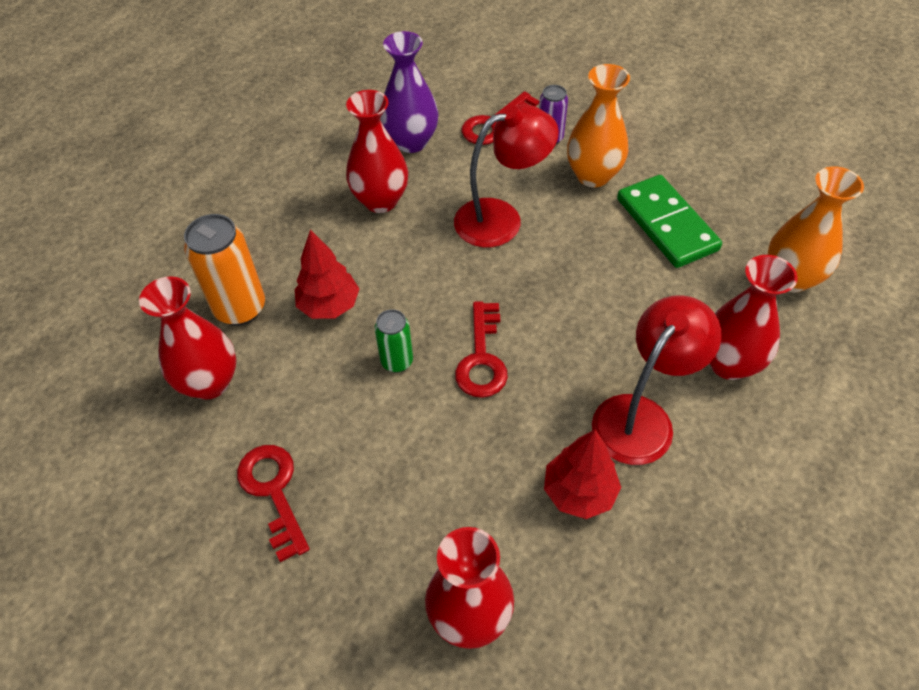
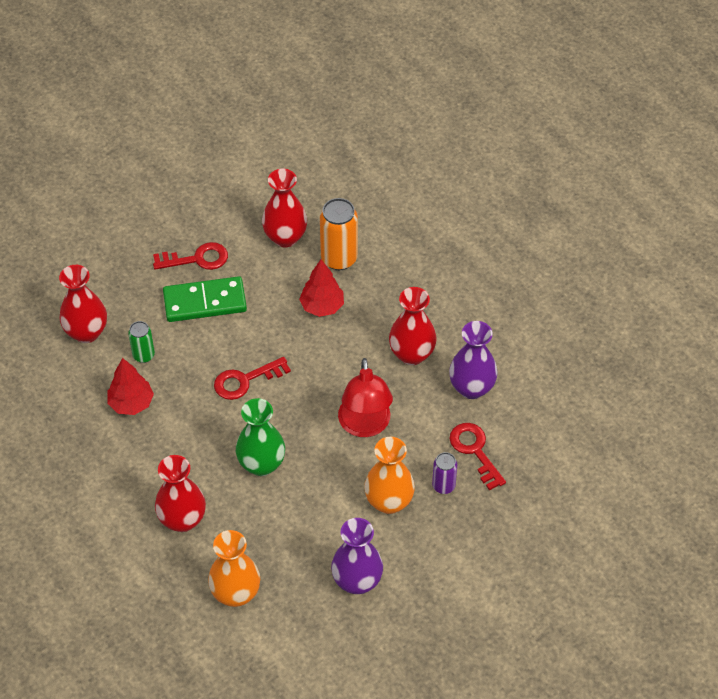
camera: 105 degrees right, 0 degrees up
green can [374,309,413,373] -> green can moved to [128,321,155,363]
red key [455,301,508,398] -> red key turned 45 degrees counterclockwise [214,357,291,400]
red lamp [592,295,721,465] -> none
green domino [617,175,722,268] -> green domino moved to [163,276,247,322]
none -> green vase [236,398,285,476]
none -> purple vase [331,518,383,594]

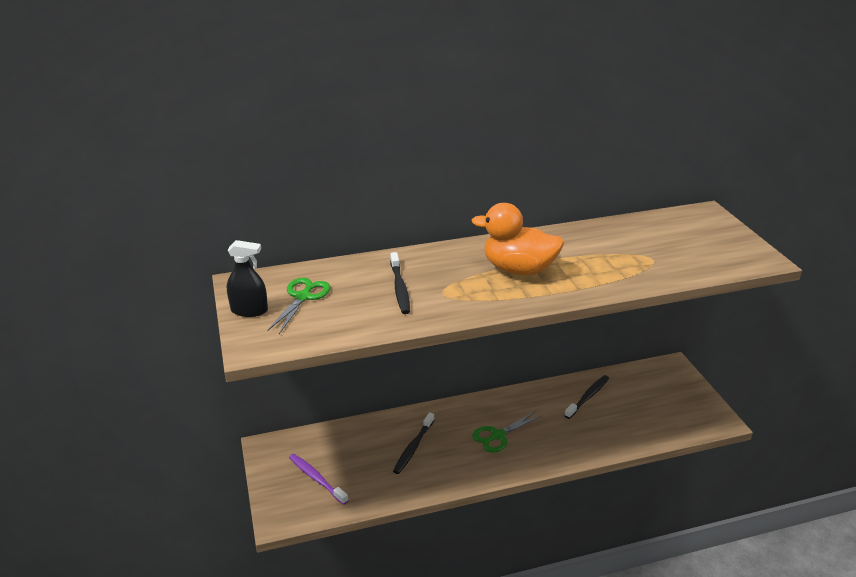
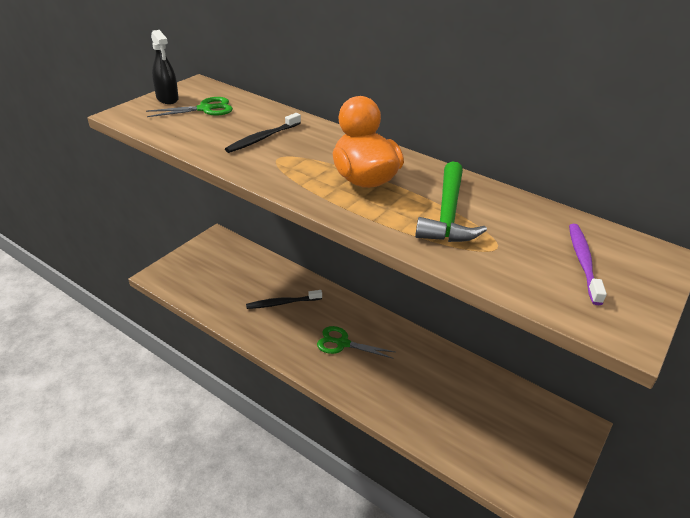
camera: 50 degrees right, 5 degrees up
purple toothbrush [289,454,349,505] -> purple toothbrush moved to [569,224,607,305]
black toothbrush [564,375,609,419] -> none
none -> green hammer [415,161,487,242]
===
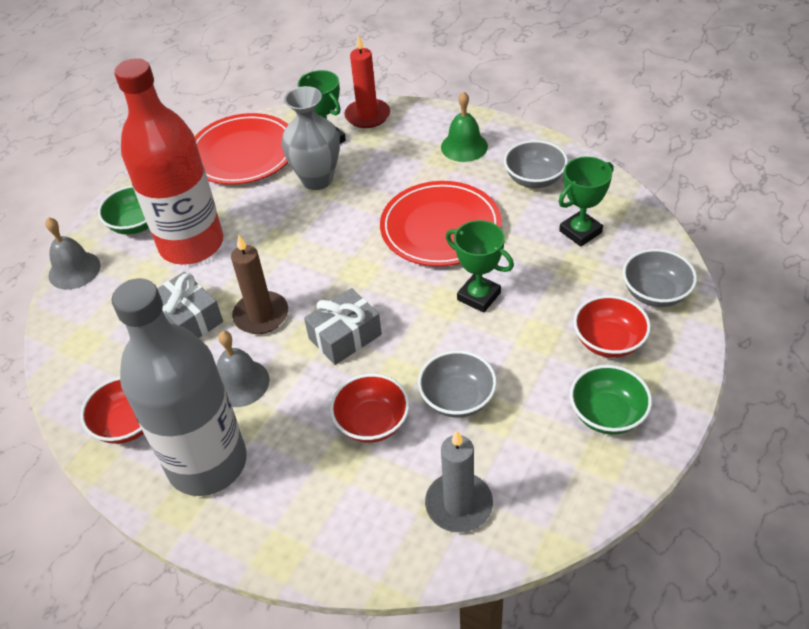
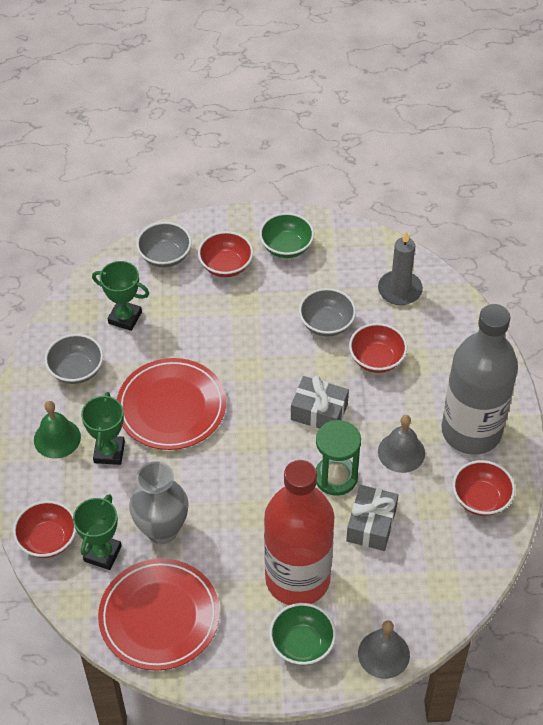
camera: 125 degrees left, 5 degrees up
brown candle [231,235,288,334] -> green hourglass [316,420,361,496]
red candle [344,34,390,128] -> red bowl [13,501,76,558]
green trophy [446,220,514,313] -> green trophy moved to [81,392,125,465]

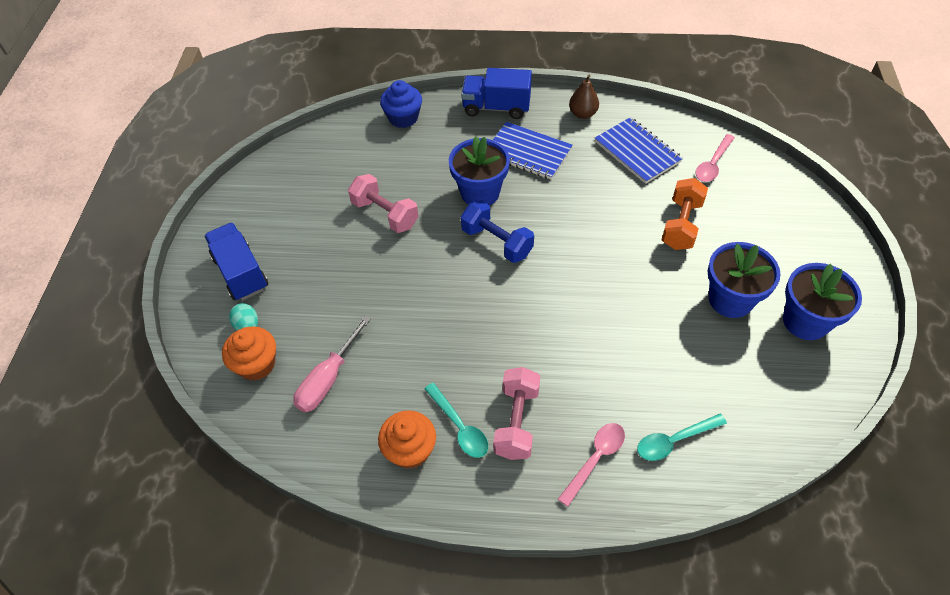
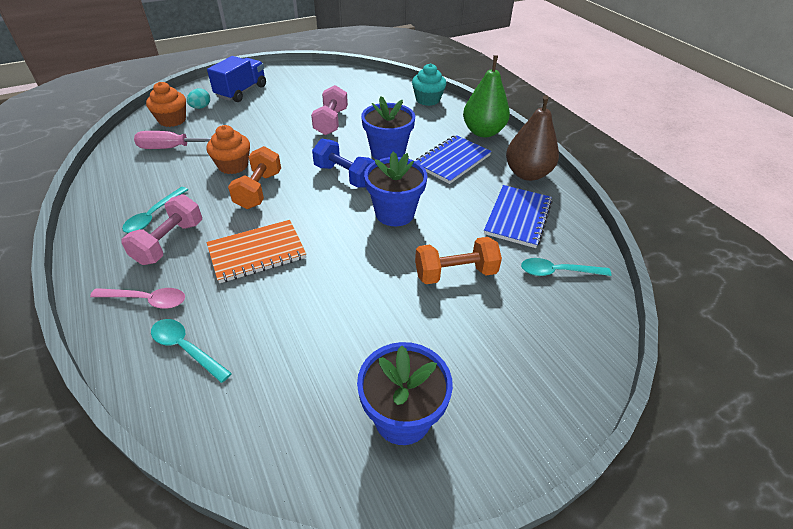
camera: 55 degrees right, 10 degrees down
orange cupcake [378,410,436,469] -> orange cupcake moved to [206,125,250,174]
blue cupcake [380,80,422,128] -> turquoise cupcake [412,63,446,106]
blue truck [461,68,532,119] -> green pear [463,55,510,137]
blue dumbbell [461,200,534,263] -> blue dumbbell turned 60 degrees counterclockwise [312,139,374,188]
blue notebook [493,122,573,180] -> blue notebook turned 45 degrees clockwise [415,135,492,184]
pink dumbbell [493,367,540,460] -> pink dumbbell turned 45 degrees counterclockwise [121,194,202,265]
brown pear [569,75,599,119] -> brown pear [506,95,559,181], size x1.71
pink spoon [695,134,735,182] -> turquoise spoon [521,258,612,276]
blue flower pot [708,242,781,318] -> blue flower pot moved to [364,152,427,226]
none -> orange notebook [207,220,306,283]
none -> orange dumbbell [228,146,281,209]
===
### Exercise aim
Output only the lines above from the line that holds "green can [374,309,413,373]" through the line that holds "none -> green hammer [415,161,487,242]", both ends included, and exclude pictures.

### Exercise answer
green can [374,309,413,373] -> green can moved to [128,321,155,363]
red key [455,301,508,398] -> red key turned 45 degrees counterclockwise [214,357,291,400]
red lamp [592,295,721,465] -> none
green domino [617,175,722,268] -> green domino moved to [163,276,247,322]
none -> green vase [236,398,285,476]
none -> purple vase [331,518,383,594]

camera: 50 degrees right, 5 degrees up
purple toothbrush [289,454,349,505] -> purple toothbrush moved to [569,224,607,305]
black toothbrush [564,375,609,419] -> none
none -> green hammer [415,161,487,242]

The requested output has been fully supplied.